■ **What you should do**: Print out the data precisely as it appears here, with no pictures.

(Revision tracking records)

═══

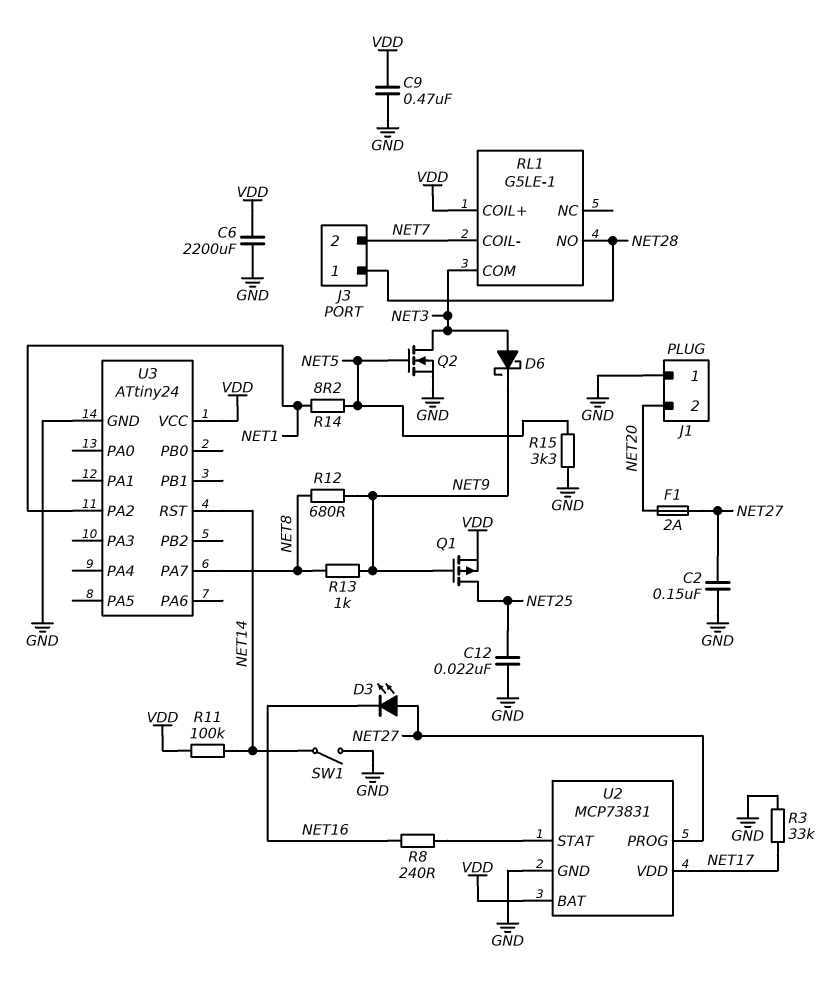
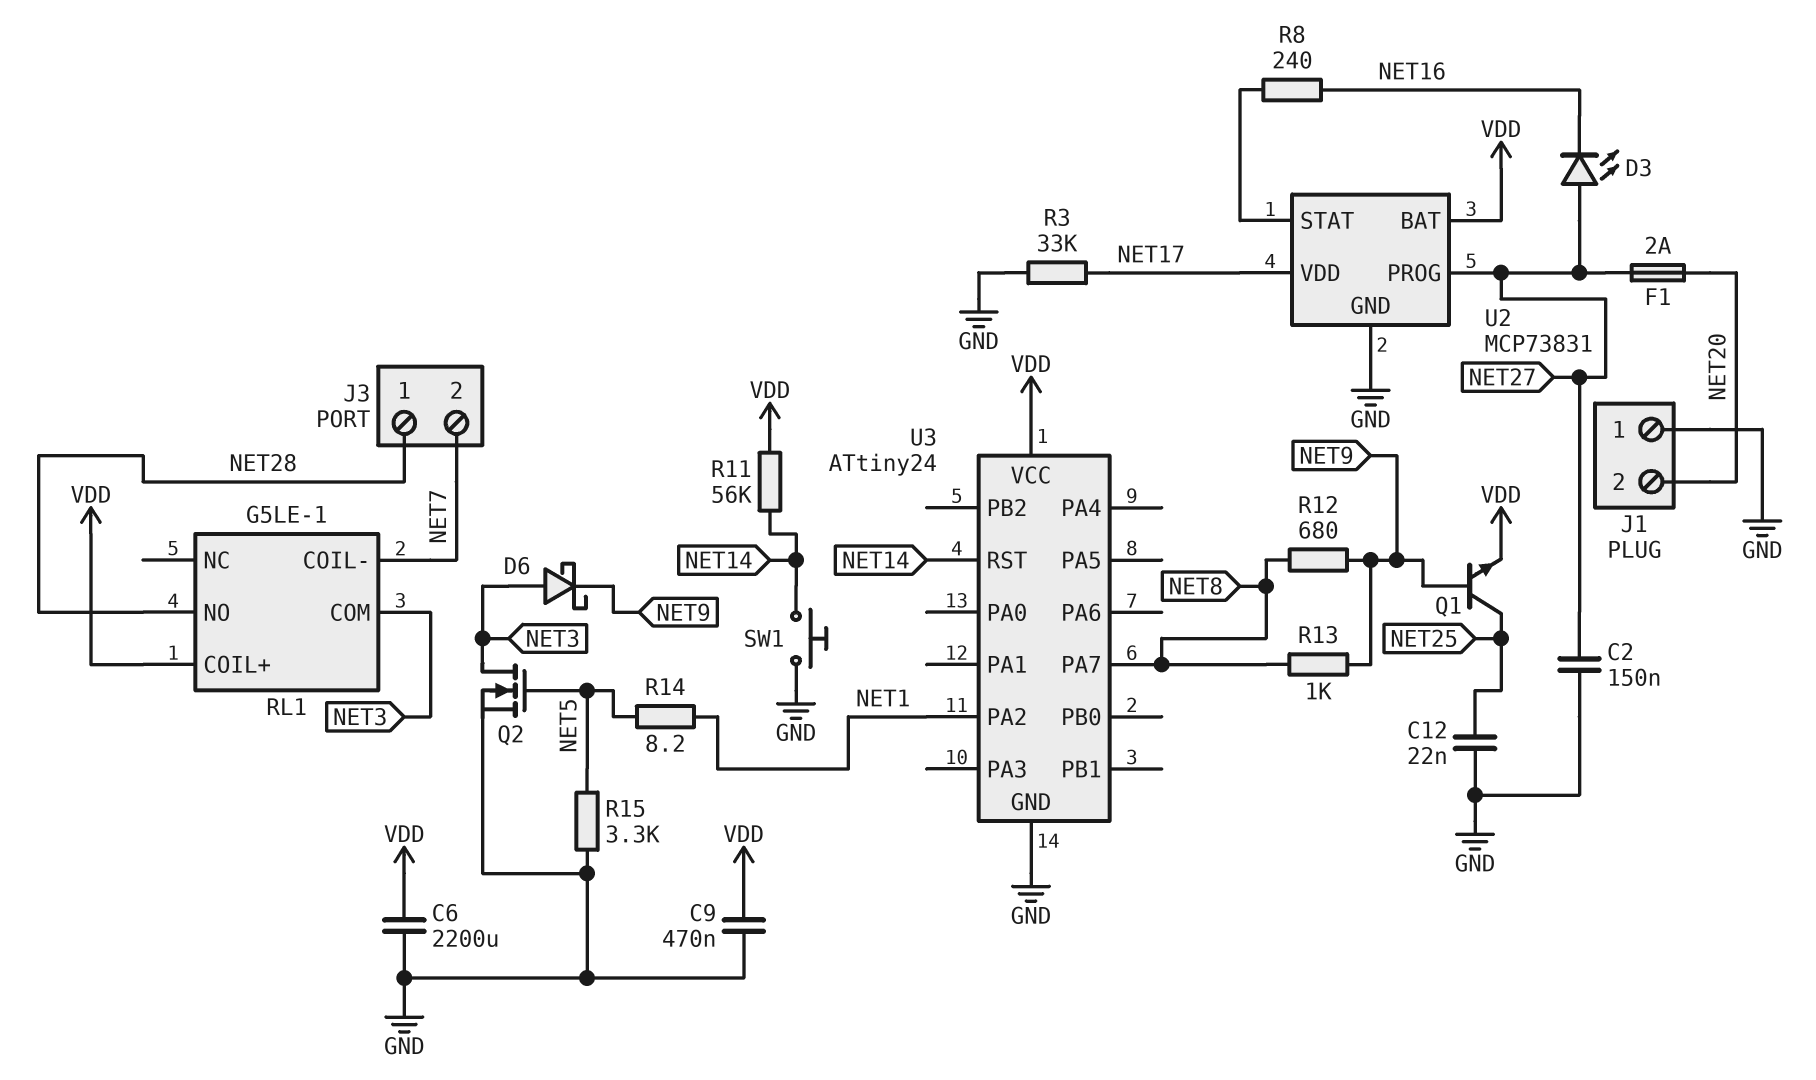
Q1: PMOS (G NET9, D NET25, S VDD) -> NPN (B NET9, C NET25, E VDD)
R11: 100k (NET14, VDD) -> 56k (NET14, VDD)
SW1: switch (GND, NET14) -> button (GND, NET14)

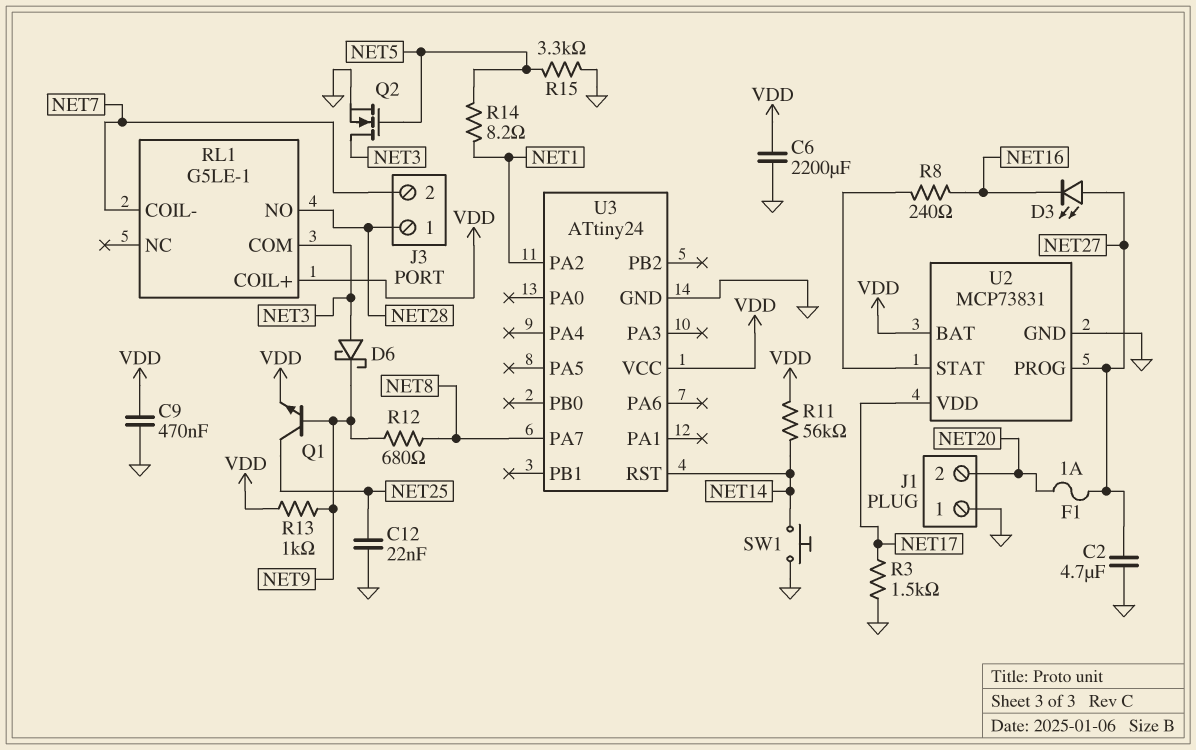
C2: 150nF (GND, NET27) -> 4.7uF (GND, NET27)
F1: 2A (NET20, NET27) -> 1A (NET20, NET27)
R3: 33k (GND, NET17) -> 1.5k (GND, NET17)
R13: 1k (NET8, NET9) -> 1k (NET9, VDD)

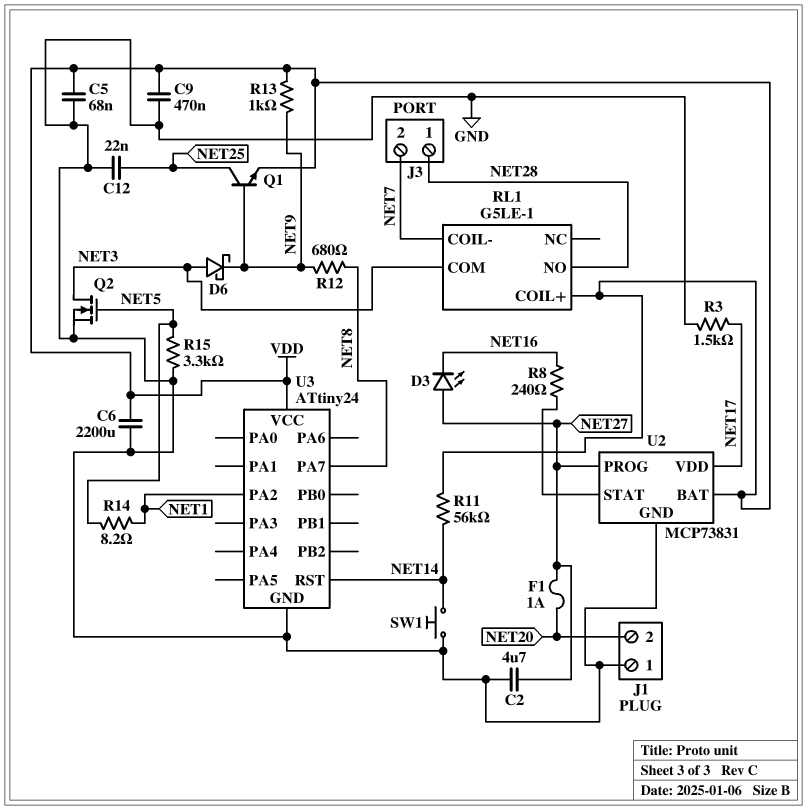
C5: none -> 68nF (GND, VDD)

═══

■ **Written answer**:
Q1: PMOS (G NET9, D NET25, S VDD) -> NPN (B NET9, C NET25, E VDD)
R11: 100k (NET14, VDD) -> 56k (NET14, VDD)
SW1: switch (GND, NET14) -> button (GND, NET14)

C2: 150nF (GND, NET27) -> 4.7uF (GND, NET27)
F1: 2A (NET20, NET27) -> 1A (NET20, NET27)
R3: 33k (GND, NET17) -> 1.5k (GND, NET17)
R13: 1k (NET8, NET9) -> 1k (NET9, VDD)

C5: none -> 68nF (GND, VDD)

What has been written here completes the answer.